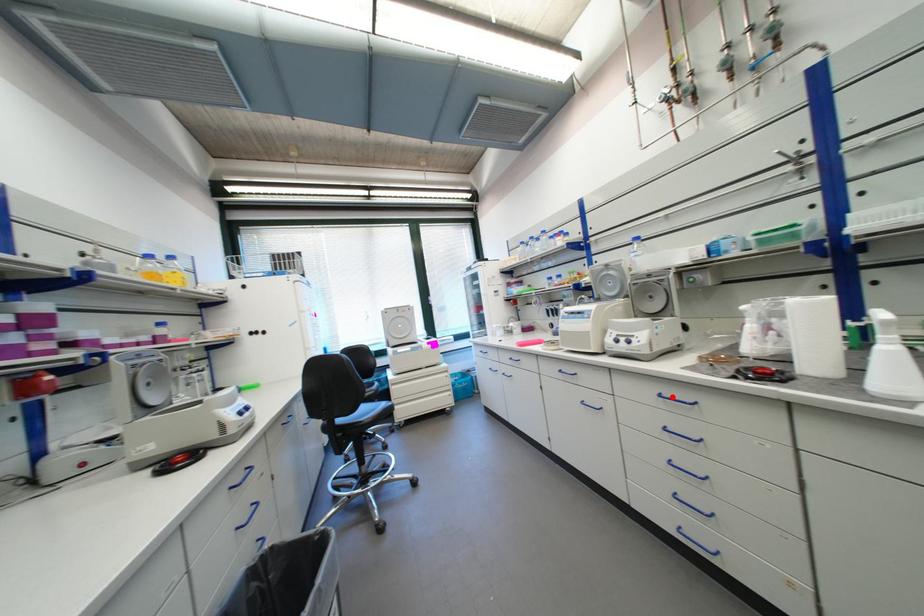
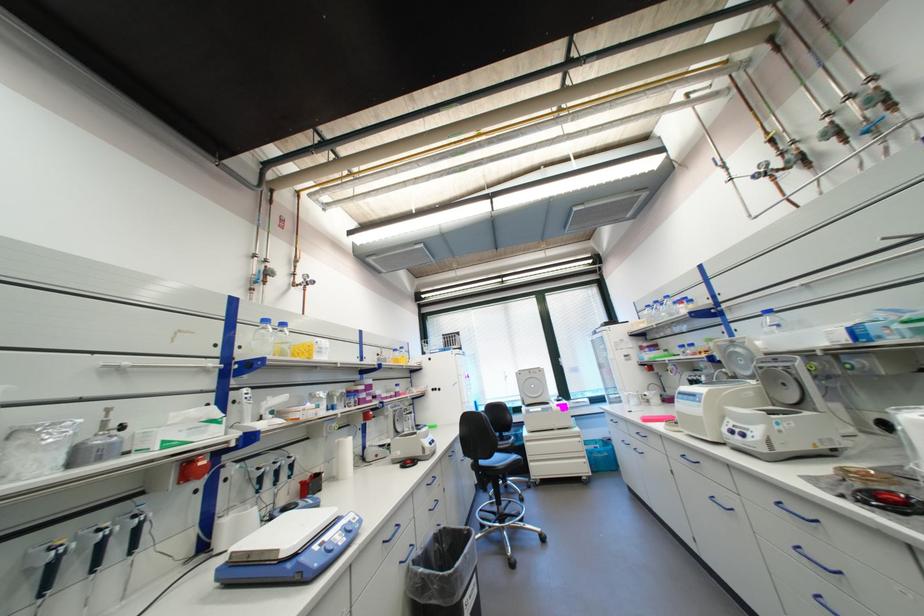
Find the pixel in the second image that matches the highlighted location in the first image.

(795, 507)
==
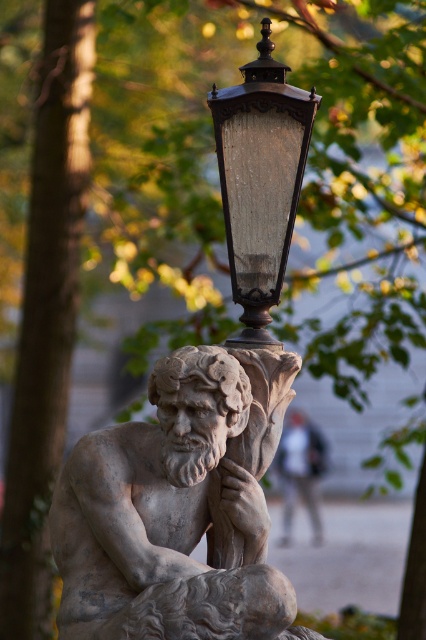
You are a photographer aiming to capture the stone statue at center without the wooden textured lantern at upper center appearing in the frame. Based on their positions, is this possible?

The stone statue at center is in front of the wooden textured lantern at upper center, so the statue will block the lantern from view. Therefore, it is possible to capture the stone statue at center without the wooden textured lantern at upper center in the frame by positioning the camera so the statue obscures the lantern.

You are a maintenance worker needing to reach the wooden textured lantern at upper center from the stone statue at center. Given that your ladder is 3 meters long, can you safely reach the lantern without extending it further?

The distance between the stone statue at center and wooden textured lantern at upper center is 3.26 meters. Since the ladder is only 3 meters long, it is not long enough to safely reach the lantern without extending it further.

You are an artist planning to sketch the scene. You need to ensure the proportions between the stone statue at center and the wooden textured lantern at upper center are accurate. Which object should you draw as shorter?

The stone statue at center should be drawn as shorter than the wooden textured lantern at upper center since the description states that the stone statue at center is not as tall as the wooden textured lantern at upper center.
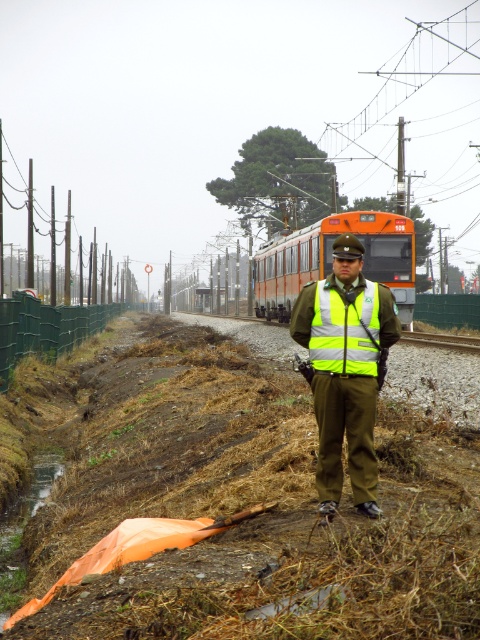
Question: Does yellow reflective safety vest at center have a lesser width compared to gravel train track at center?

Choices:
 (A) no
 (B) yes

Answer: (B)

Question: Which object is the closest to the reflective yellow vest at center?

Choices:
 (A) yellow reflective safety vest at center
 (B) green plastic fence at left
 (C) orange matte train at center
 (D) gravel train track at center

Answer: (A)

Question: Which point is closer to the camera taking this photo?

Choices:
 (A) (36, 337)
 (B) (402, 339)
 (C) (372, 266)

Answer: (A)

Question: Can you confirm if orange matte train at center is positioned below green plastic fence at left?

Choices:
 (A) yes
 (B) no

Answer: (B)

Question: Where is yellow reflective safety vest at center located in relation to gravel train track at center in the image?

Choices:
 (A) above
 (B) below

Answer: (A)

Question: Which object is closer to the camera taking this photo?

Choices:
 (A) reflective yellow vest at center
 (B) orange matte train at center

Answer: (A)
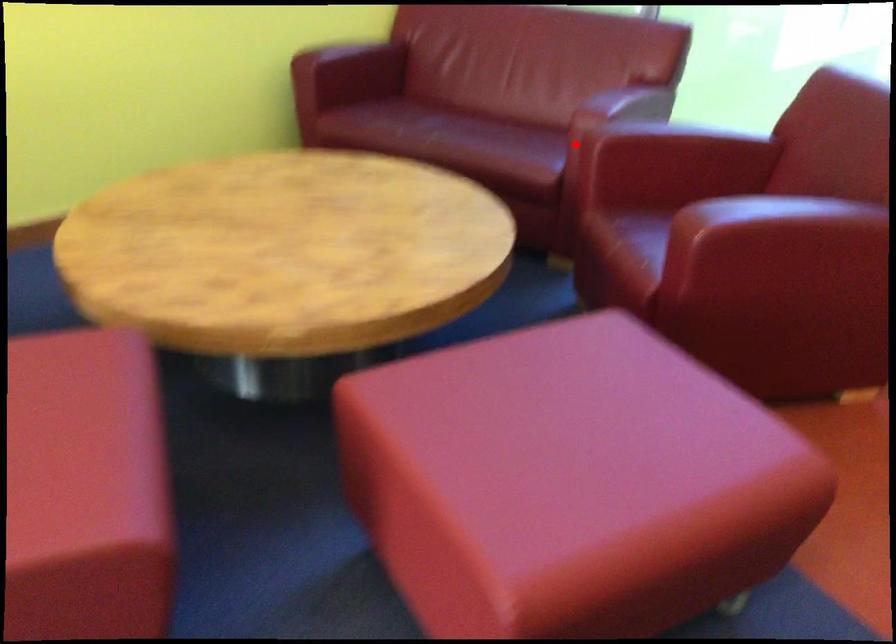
* * *
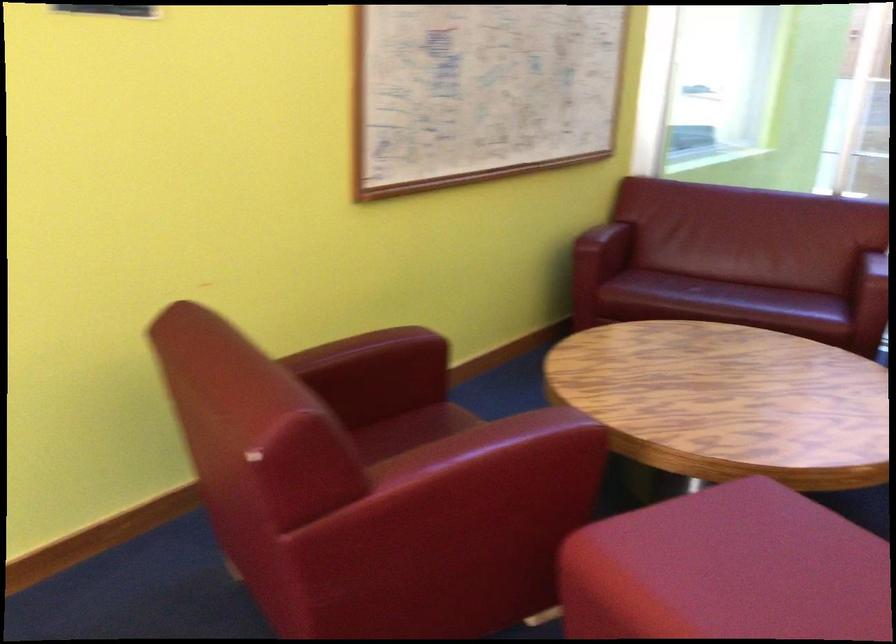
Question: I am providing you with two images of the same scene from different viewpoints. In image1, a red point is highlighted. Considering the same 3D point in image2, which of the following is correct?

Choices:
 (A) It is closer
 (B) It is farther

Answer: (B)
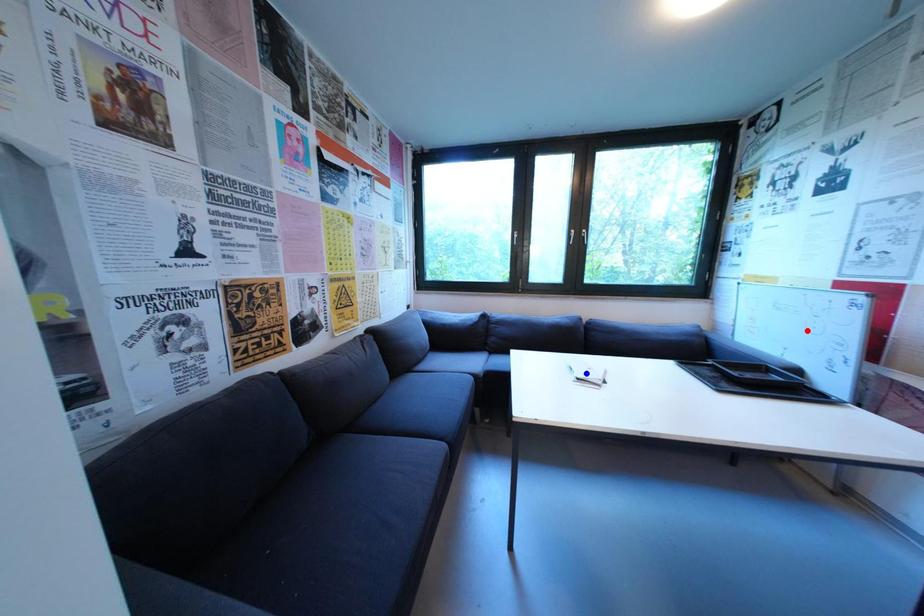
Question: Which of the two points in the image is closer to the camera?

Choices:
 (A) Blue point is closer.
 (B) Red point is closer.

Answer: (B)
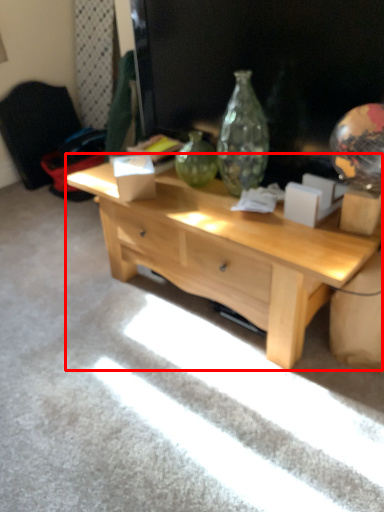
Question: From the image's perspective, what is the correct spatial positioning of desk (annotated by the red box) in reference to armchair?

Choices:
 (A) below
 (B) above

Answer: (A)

:: BRIEF ::
Copy out the records word for word from the line with "You are an artist" to the line with "(B) orange matte train at center", both lines included, and leave out the pictures.

:: ANSWER FOR THE TASK ::
You are an artist planning to sketch the scene. You need to ensure the proportions between the stone statue at center and the wooden textured lantern at upper center are accurate. Which object should you draw as shorter?

The stone statue at center should be drawn as shorter than the wooden textured lantern at upper center since the description states that the stone statue at center is not as tall as the wooden textured lantern at upper center.
Question: Does yellow reflective safety vest at center have a lesser width compared to gravel train track at center?

Choices:
 (A) no
 (B) yes

Answer: (B)

Question: Which object is the closest to the reflective yellow vest at center?

Choices:
 (A) yellow reflective safety vest at center
 (B) green plastic fence at left
 (C) orange matte train at center
 (D) gravel train track at center

Answer: (A)

Question: Which point is closer to the camera taking this photo?

Choices:
 (A) (36, 337)
 (B) (402, 339)
 (C) (372, 266)

Answer: (A)

Question: Can you confirm if orange matte train at center is positioned below green plastic fence at left?

Choices:
 (A) yes
 (B) no

Answer: (B)

Question: Where is yellow reflective safety vest at center located in relation to gravel train track at center in the image?

Choices:
 (A) above
 (B) below

Answer: (A)

Question: Which object is closer to the camera taking this photo?

Choices:
 (A) reflective yellow vest at center
 (B) orange matte train at center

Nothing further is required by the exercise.